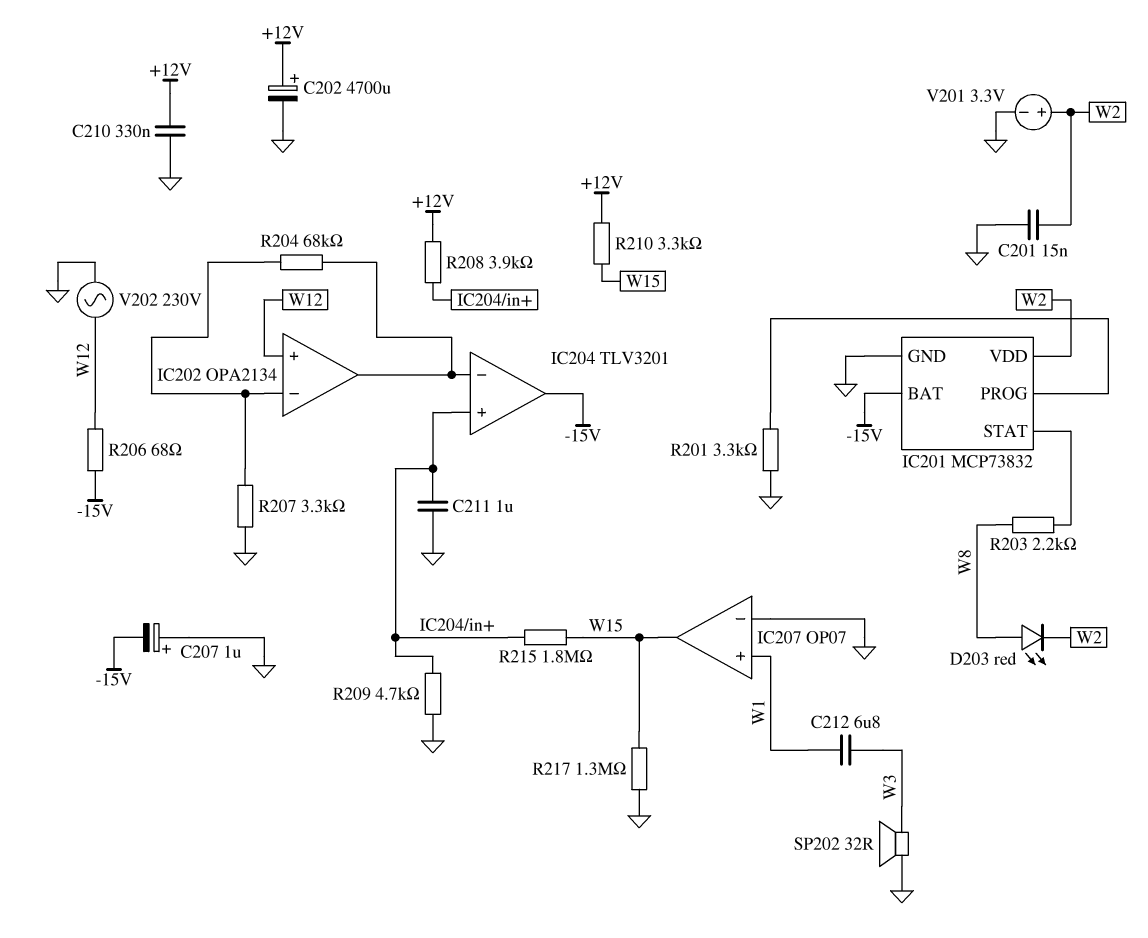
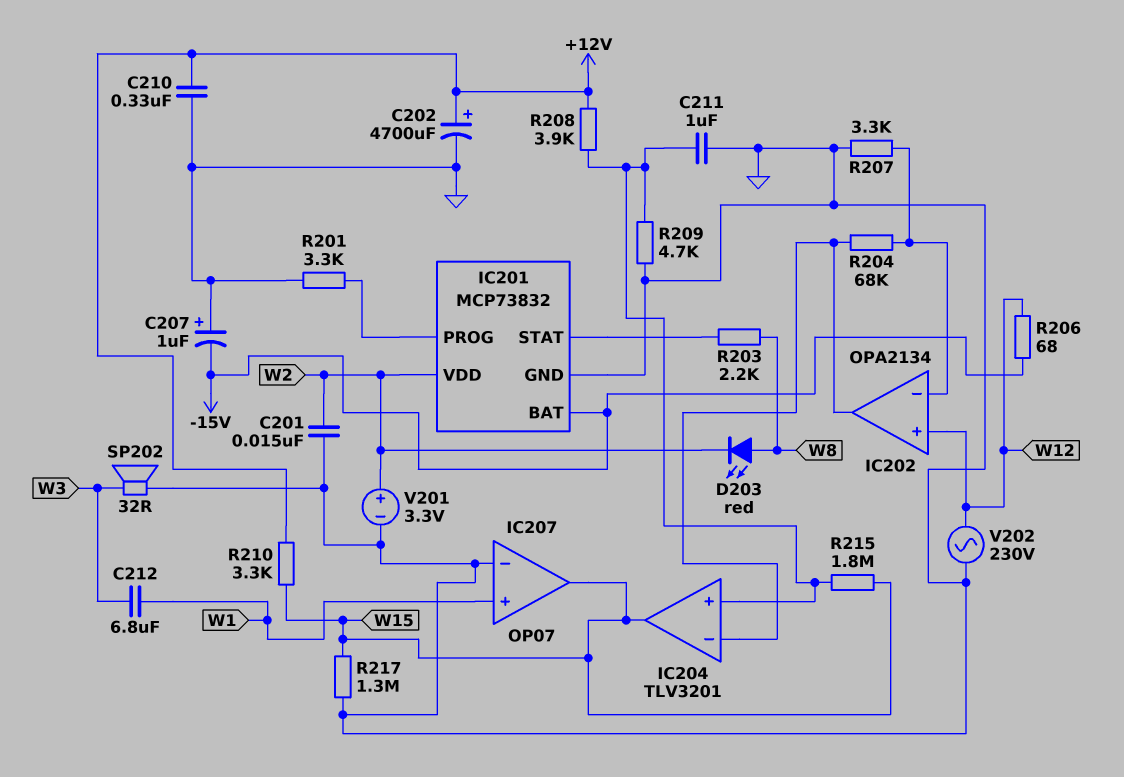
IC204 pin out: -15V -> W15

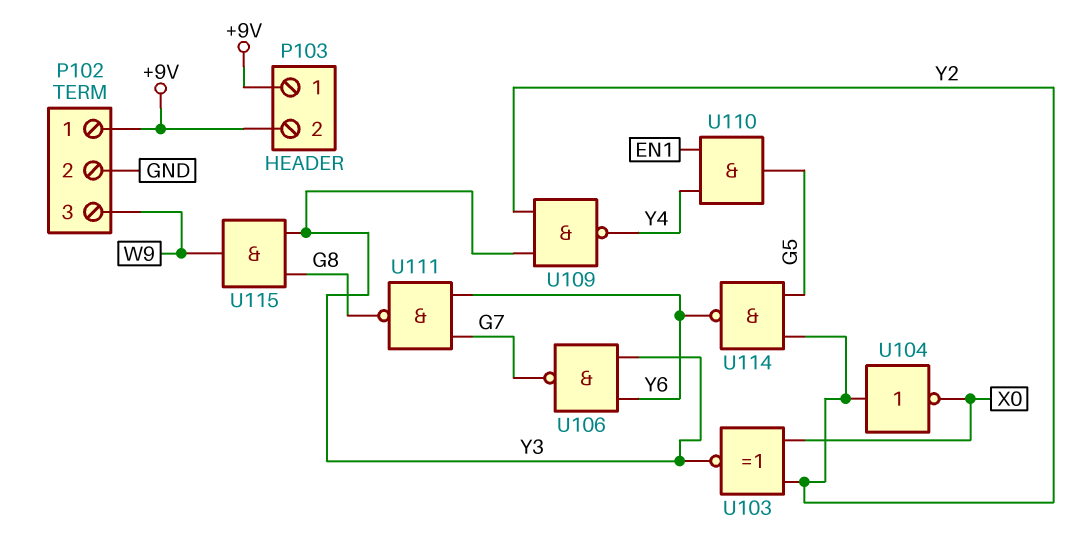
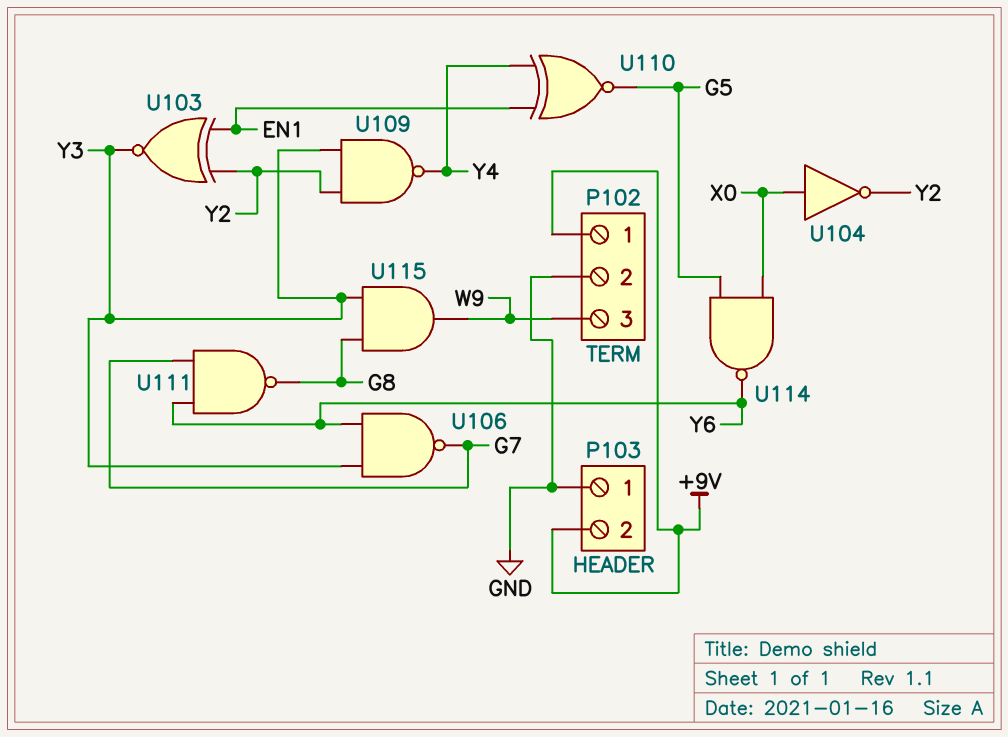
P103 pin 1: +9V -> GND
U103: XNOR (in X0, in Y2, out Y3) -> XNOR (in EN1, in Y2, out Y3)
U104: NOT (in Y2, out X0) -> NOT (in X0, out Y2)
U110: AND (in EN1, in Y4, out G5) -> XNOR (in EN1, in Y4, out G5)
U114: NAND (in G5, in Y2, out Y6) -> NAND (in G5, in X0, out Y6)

==

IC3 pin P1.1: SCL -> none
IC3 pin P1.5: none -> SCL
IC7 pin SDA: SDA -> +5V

---

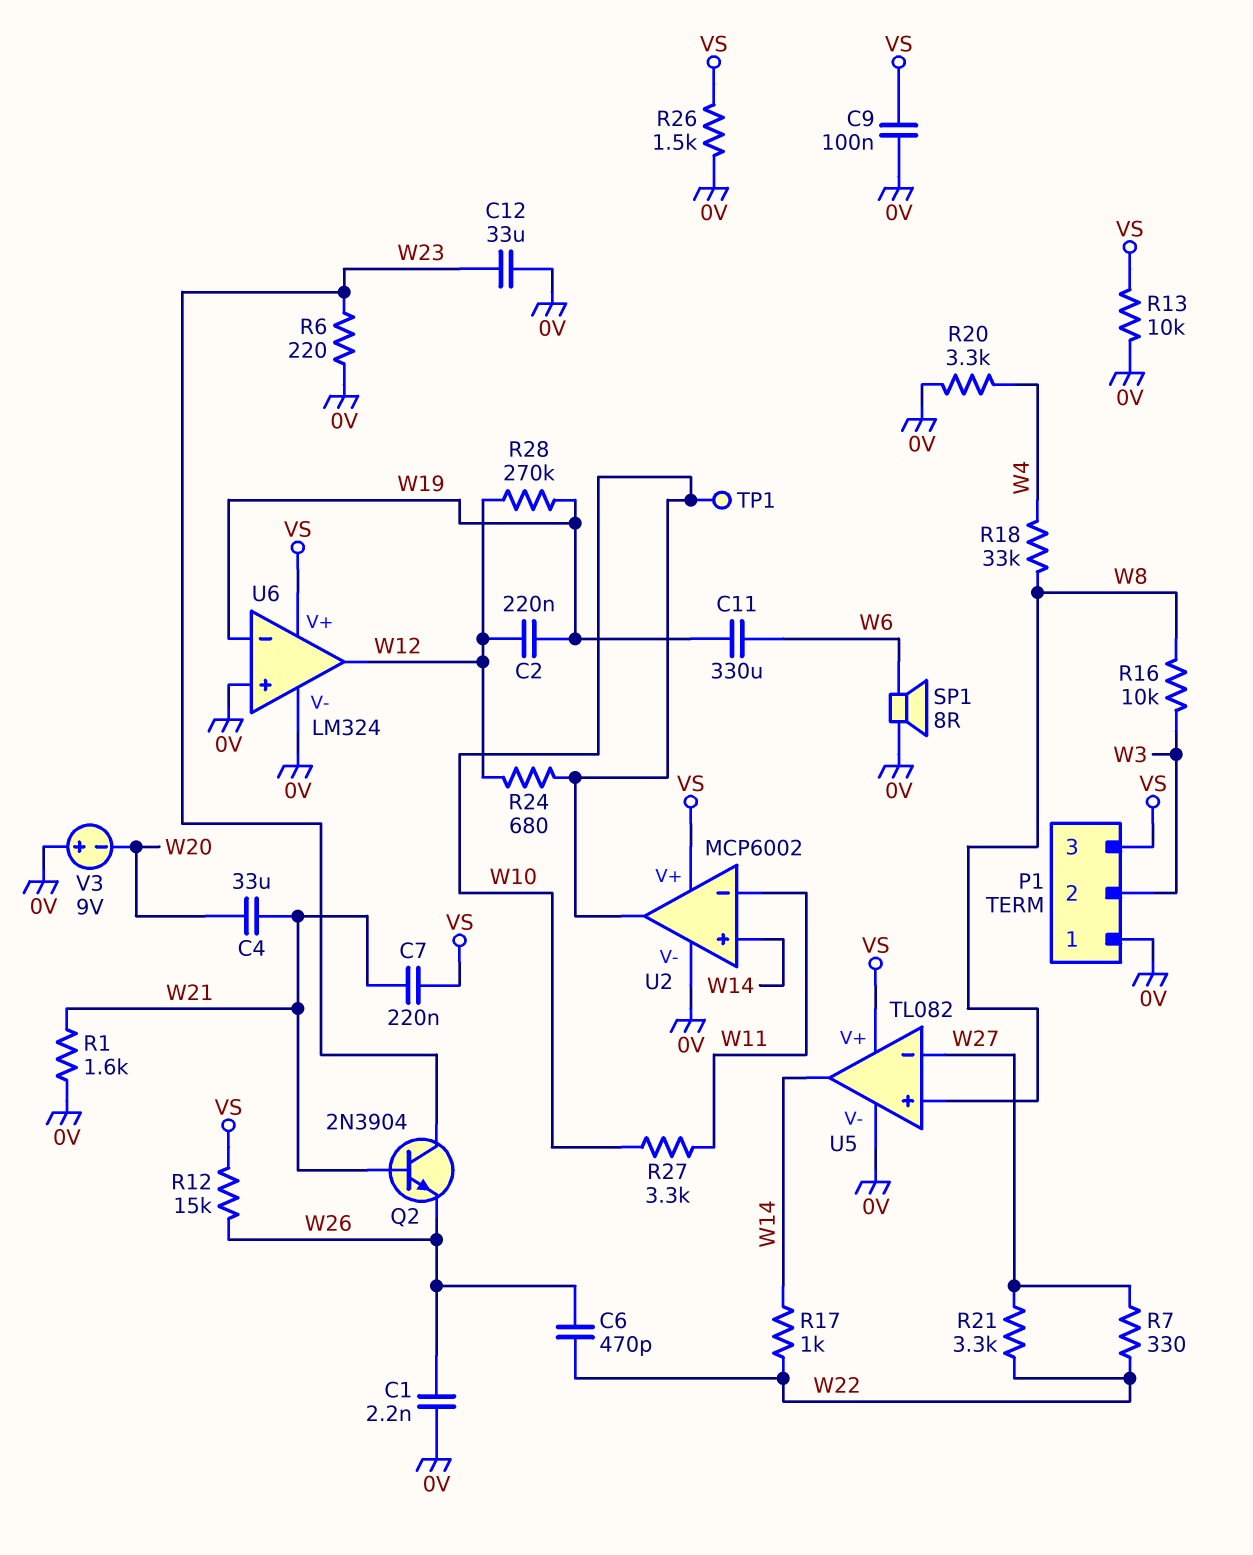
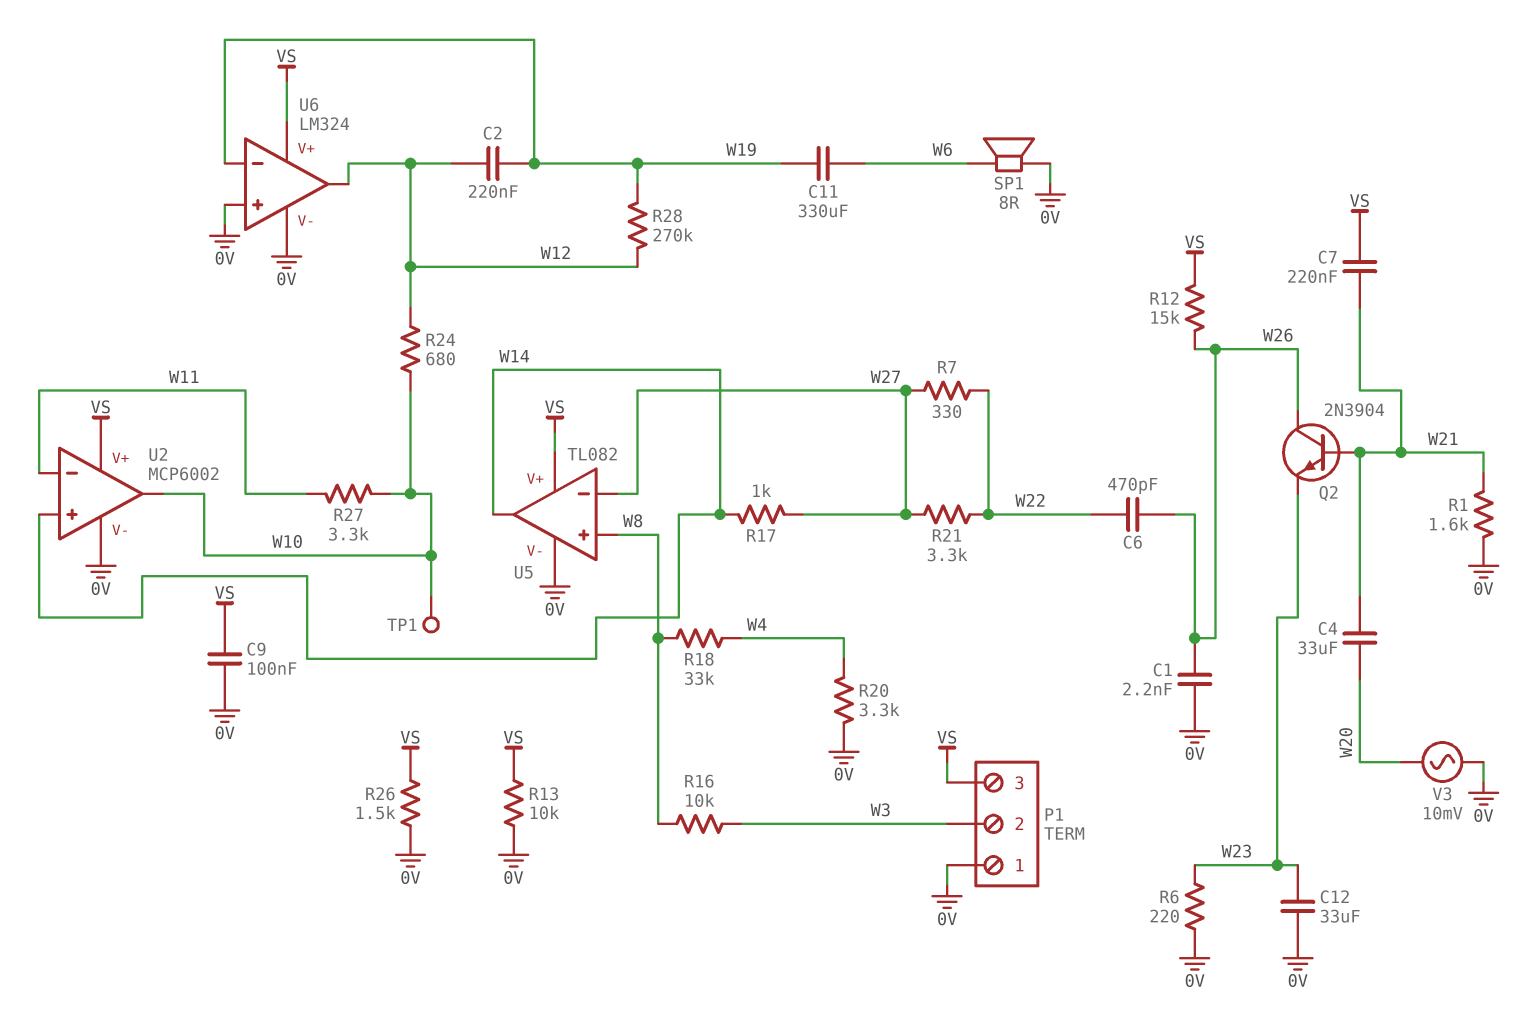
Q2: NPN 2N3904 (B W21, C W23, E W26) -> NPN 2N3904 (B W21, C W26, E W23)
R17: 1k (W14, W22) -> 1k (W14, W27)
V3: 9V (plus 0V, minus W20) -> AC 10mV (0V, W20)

> [EXERCISE GOAL] The response must hold only the lines above from the line with "U110: AND (in" through the line with "U114: NAND (in", each copied exactly, both ends kept.

> [SOLVED EXERCISE]
U110: AND (in EN1, in Y4, out G5) -> XNOR (in EN1, in Y4, out G5)
U114: NAND (in G5, in Y2, out Y6) -> NAND (in G5, in X0, out Y6)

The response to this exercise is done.